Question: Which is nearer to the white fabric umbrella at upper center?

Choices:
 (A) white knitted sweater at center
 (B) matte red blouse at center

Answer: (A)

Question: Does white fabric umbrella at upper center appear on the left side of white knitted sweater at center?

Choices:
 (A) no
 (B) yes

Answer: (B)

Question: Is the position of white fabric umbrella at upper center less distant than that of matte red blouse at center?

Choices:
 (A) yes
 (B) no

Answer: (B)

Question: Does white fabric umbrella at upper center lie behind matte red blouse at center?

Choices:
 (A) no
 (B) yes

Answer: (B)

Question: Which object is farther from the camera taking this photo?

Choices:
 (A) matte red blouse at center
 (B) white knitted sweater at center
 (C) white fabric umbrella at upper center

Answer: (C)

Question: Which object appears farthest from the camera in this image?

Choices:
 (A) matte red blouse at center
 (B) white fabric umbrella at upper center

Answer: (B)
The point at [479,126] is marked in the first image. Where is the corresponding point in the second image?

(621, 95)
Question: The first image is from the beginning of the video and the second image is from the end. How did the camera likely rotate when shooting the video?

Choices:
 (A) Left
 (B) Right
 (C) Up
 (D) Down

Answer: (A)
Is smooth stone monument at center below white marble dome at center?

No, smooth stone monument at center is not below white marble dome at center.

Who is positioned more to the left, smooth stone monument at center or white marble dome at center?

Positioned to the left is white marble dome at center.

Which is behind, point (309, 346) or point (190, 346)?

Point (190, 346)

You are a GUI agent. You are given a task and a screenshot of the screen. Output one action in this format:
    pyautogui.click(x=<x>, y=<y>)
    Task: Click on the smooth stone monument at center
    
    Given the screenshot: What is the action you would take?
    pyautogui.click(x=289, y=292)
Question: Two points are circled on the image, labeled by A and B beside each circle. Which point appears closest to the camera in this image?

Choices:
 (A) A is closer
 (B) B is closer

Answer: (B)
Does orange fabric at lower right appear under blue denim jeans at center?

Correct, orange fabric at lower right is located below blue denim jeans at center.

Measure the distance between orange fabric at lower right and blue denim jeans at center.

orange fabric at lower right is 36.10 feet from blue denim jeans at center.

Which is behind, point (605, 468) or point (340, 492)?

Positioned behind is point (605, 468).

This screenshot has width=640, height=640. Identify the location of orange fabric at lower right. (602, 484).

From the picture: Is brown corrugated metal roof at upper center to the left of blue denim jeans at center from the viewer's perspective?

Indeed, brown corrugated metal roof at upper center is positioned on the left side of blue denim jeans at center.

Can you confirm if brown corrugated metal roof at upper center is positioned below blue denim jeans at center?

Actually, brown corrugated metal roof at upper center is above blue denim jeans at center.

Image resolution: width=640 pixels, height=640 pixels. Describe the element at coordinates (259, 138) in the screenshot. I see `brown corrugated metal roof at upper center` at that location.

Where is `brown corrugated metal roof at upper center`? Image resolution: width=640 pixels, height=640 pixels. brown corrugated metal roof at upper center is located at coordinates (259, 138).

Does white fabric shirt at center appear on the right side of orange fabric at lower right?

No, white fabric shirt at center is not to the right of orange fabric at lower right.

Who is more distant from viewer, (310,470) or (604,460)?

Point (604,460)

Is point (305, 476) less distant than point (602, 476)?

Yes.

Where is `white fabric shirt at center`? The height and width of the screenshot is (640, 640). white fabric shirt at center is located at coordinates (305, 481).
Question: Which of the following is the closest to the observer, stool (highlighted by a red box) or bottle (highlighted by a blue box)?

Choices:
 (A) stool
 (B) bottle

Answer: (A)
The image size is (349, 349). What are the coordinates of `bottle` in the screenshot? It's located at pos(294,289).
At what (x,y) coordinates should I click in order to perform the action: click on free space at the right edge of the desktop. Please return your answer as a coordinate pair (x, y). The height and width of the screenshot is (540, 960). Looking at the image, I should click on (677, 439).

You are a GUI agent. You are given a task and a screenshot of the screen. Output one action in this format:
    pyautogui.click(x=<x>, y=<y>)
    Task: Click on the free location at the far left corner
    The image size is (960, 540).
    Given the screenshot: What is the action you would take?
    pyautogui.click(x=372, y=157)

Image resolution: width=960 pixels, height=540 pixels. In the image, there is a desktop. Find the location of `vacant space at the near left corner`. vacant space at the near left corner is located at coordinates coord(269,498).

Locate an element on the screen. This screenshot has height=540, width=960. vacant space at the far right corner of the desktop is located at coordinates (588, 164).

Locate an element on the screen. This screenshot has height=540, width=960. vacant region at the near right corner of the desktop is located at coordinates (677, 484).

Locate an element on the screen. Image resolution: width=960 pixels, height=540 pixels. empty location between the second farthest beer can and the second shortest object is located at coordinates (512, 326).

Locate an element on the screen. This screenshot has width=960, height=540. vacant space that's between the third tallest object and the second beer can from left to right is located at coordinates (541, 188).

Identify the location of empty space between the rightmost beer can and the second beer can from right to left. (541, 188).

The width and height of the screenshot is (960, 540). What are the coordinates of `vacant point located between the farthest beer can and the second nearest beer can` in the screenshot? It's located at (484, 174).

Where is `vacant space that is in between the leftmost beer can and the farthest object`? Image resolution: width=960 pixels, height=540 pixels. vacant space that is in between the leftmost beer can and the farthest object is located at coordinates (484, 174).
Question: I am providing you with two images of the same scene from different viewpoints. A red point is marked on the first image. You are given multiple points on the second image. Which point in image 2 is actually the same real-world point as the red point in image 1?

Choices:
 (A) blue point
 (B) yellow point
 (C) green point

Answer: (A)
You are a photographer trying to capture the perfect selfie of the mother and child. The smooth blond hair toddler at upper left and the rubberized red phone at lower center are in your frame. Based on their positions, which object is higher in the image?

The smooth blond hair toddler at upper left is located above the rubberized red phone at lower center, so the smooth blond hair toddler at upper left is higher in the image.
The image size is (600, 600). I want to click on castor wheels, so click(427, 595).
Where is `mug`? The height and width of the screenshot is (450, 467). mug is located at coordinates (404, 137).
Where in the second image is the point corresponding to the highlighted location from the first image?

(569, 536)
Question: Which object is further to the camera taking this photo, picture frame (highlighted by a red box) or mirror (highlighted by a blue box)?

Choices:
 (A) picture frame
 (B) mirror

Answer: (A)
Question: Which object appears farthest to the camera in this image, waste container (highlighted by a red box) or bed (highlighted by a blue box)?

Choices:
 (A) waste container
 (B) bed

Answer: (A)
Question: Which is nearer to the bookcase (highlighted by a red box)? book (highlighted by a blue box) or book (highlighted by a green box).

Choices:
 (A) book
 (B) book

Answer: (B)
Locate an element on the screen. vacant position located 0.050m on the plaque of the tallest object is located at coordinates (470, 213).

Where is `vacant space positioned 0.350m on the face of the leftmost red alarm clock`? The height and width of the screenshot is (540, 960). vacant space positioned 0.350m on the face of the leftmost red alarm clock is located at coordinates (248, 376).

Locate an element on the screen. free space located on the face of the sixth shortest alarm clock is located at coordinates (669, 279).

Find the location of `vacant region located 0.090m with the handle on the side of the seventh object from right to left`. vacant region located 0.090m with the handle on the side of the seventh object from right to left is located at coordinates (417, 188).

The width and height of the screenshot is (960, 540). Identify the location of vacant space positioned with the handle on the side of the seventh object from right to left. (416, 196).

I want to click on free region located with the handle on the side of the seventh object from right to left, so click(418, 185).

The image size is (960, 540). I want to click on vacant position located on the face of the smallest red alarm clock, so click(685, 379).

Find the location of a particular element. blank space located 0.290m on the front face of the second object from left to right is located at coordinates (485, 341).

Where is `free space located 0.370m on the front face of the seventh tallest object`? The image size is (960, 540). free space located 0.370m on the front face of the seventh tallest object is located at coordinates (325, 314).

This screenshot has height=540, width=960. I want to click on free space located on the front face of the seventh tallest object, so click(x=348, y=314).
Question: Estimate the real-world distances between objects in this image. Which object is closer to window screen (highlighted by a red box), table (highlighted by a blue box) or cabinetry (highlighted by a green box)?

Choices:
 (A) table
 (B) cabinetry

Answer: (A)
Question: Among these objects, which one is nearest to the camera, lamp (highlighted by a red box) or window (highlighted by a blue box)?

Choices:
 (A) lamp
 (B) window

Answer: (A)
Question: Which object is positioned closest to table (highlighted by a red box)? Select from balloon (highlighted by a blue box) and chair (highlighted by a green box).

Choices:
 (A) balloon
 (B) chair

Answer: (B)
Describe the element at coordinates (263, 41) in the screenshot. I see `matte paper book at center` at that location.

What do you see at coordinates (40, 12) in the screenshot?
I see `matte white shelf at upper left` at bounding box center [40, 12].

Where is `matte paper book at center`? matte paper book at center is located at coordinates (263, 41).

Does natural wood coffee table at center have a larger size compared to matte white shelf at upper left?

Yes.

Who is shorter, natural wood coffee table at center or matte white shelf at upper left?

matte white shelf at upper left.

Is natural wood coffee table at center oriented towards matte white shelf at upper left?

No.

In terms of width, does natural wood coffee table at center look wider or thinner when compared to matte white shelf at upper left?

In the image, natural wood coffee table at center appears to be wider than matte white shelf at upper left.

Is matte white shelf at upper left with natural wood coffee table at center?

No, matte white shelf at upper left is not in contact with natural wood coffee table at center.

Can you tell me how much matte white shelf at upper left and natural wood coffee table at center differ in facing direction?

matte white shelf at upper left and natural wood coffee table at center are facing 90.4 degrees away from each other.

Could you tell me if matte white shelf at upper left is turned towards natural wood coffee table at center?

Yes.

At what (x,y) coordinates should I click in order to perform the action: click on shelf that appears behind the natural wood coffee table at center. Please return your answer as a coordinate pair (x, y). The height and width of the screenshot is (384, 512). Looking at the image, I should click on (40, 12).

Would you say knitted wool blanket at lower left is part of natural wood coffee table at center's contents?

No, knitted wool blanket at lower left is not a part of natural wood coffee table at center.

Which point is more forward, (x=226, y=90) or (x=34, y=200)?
# # # # #
ВАША ЗАДАЧА: Пожалуйста, отредактируйте строки данных от строки с «In the image, natural» до строки с «on (40, 12).» включительно и замените «matte white shelf» на «glossy white shelf». Всё остальное оставьте без изменений и выведите только эти строки.

РЕШЁННОЕ ЗАДАНИЕ:
In the image, natural wood coffee table at center appears to be wider than glossy white shelf at upper left.

Is glossy white shelf at upper left with natural wood coffee table at center?

No, glossy white shelf at upper left is not in contact with natural wood coffee table at center.

Can you tell me how much glossy white shelf at upper left and natural wood coffee table at center differ in facing direction?

glossy white shelf at upper left and natural wood coffee table at center are facing 90.4 degrees away from each other.

Could you tell me if glossy white shelf at upper left is turned towards natural wood coffee table at center?

Yes.

At what (x,y) coordinates should I click in order to perform the action: click on shelf that appears behind the natural wood coffee table at center. Please return your answer as a coordinate pair (x, y). The height and width of the screenshot is (384, 512). Looking at the image, I should click on (40, 12).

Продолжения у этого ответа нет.